- **Data for processing**
##########

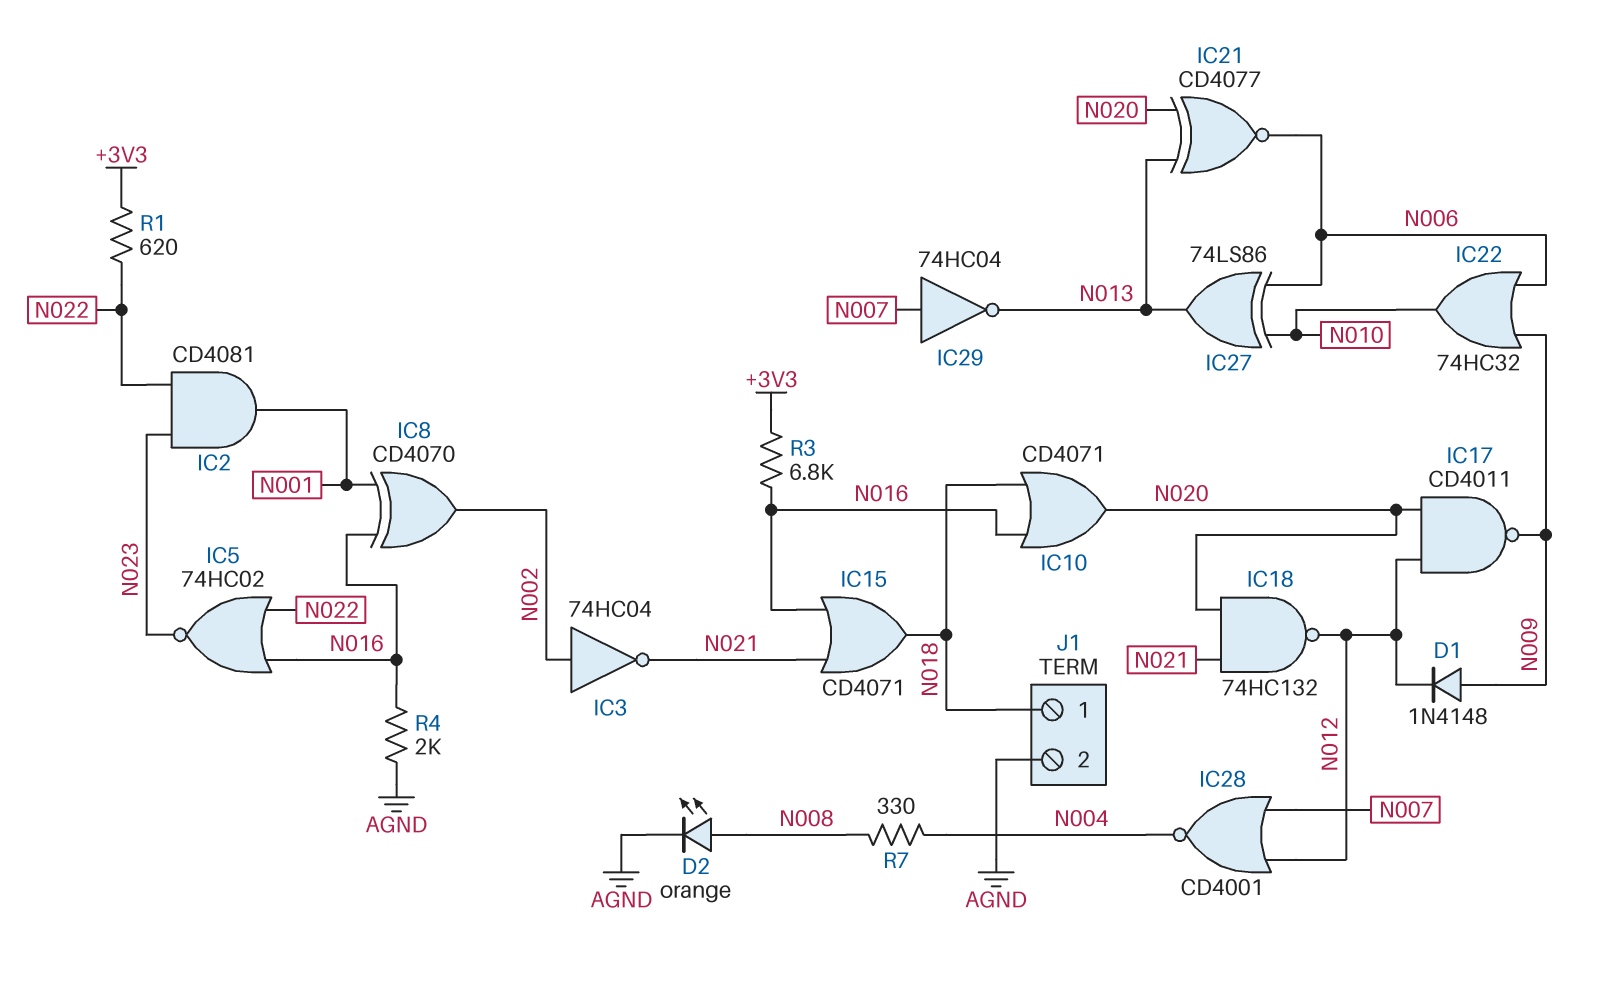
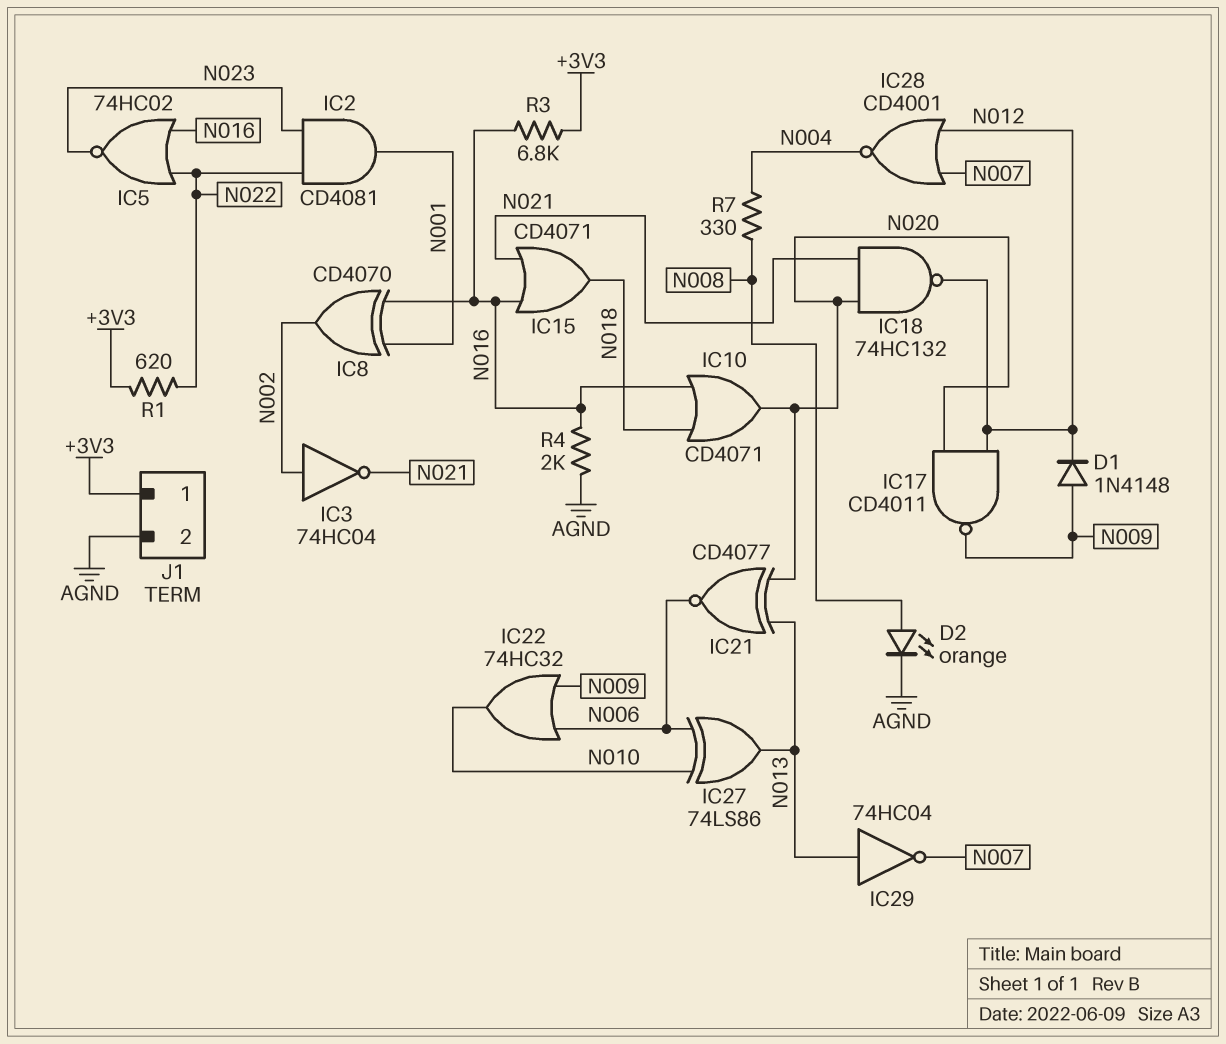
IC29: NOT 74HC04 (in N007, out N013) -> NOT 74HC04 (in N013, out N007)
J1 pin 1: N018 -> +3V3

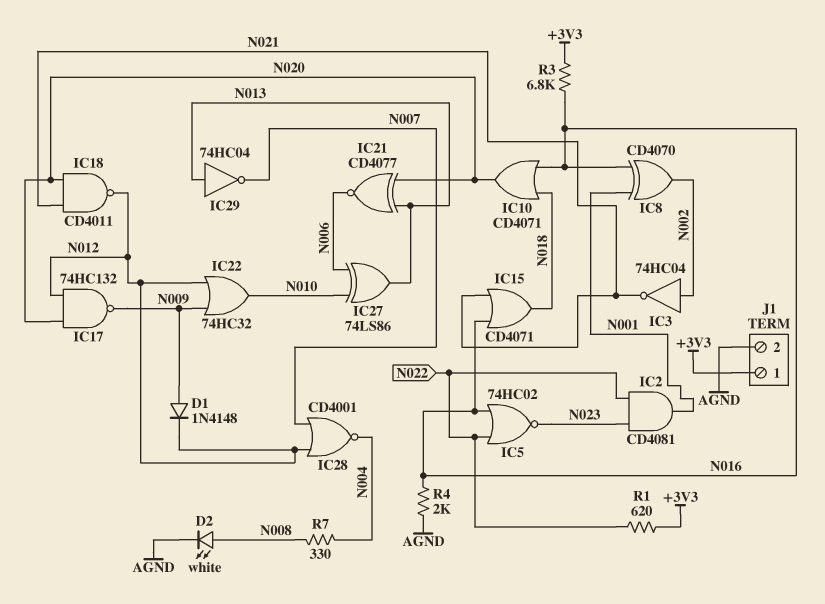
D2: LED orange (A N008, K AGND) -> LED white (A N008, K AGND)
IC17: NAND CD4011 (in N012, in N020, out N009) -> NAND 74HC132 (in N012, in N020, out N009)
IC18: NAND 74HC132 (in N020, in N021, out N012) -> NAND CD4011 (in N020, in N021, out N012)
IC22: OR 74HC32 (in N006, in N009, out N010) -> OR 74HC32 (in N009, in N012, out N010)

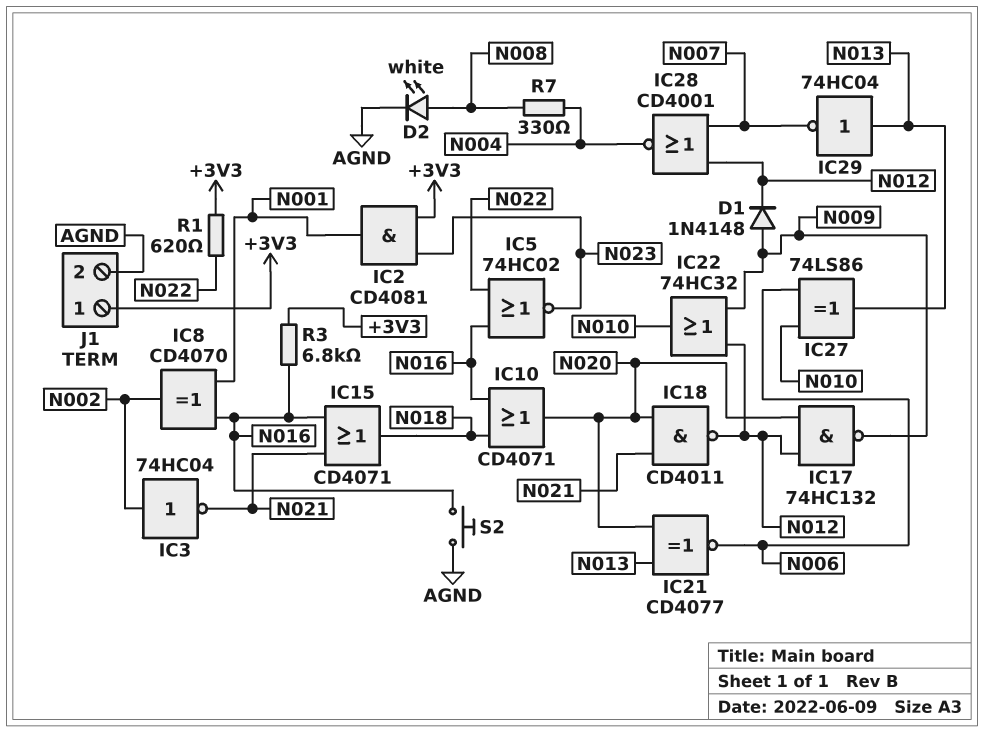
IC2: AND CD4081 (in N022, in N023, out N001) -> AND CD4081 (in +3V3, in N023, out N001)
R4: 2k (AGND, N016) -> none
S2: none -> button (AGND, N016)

##########

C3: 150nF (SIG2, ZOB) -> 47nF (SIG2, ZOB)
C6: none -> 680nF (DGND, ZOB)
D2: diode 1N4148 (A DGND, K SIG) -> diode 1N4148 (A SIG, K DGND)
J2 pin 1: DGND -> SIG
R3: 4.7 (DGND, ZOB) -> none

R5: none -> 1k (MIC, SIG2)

##########

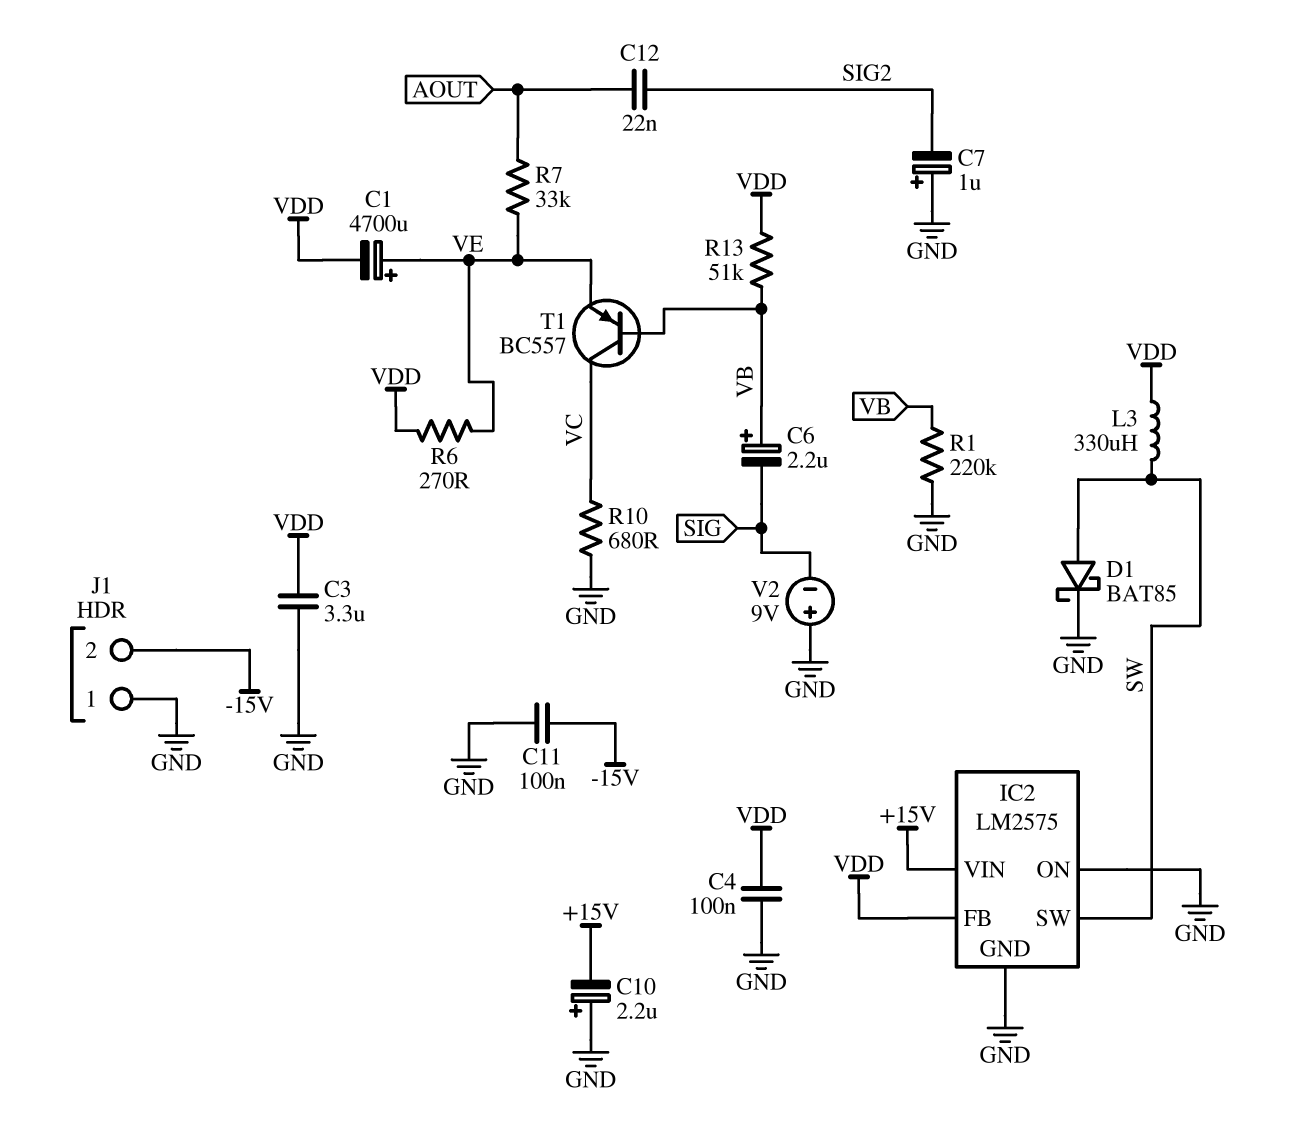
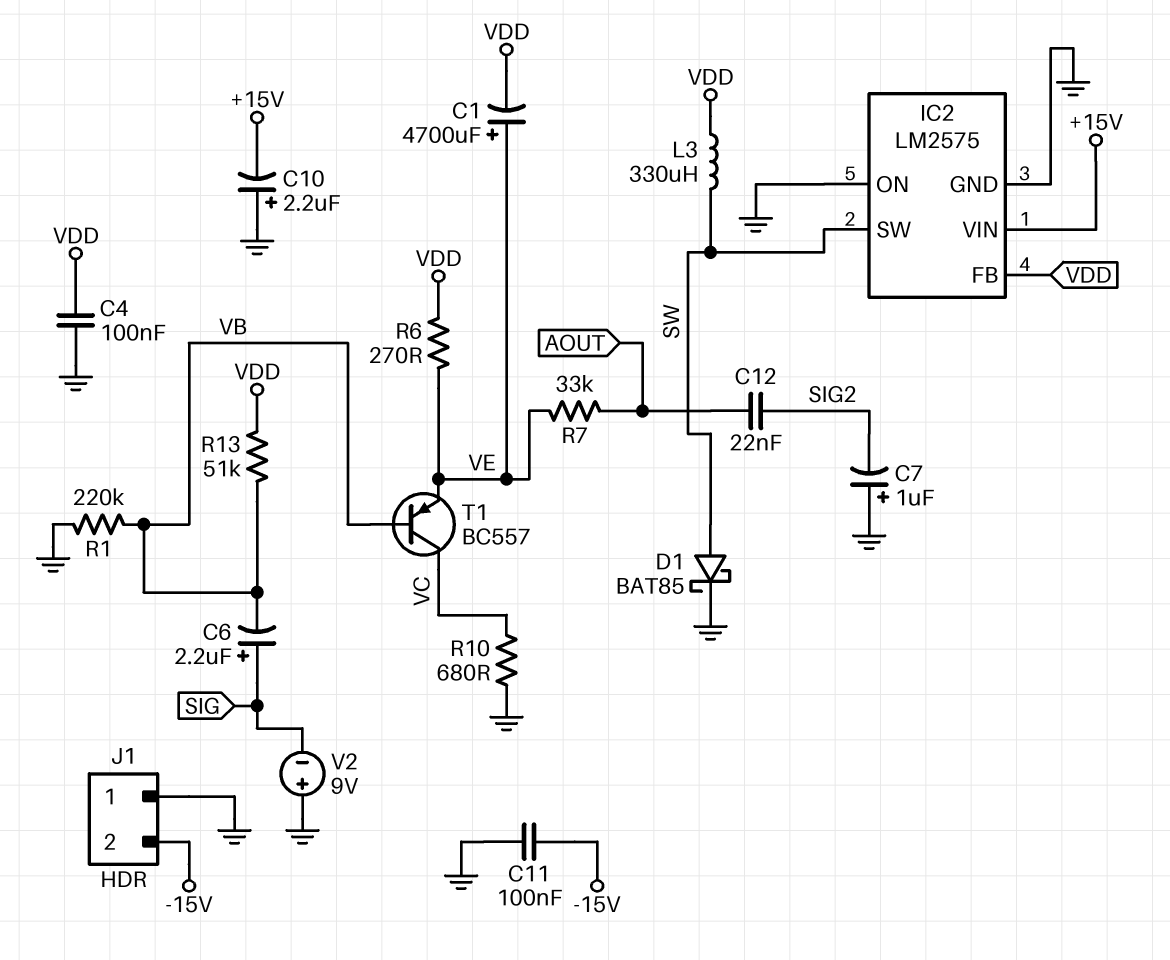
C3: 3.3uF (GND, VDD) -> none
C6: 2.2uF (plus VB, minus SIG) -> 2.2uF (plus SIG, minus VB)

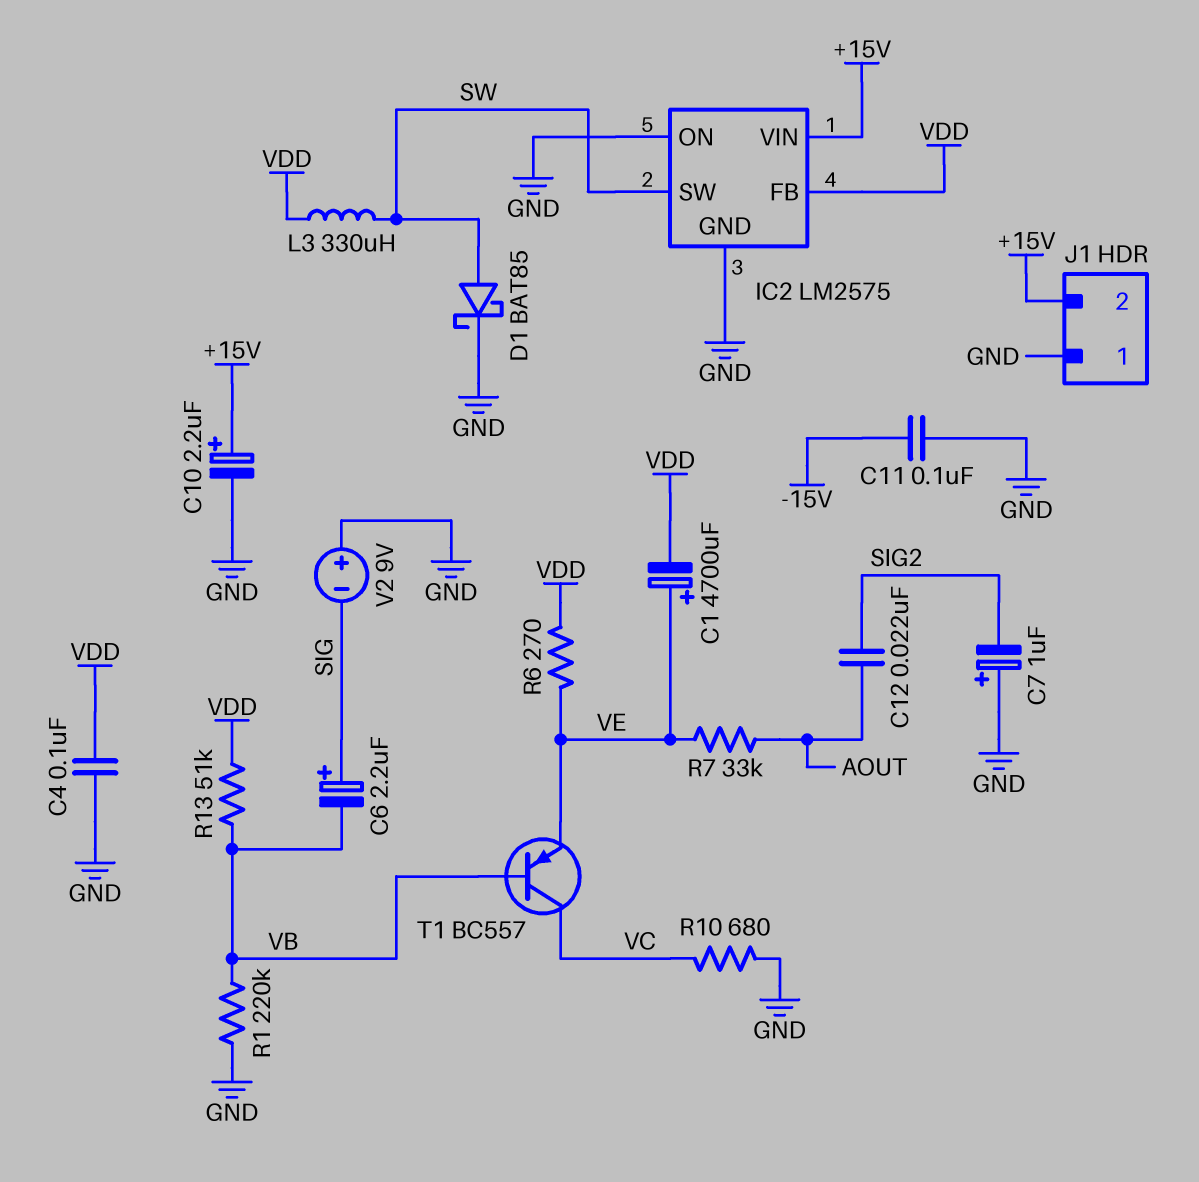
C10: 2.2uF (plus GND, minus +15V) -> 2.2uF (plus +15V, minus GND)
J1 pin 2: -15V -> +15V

##########

- **Exercise**
Count each line of the material that includes the string "minus", then give only the total.

- **Your solution**
2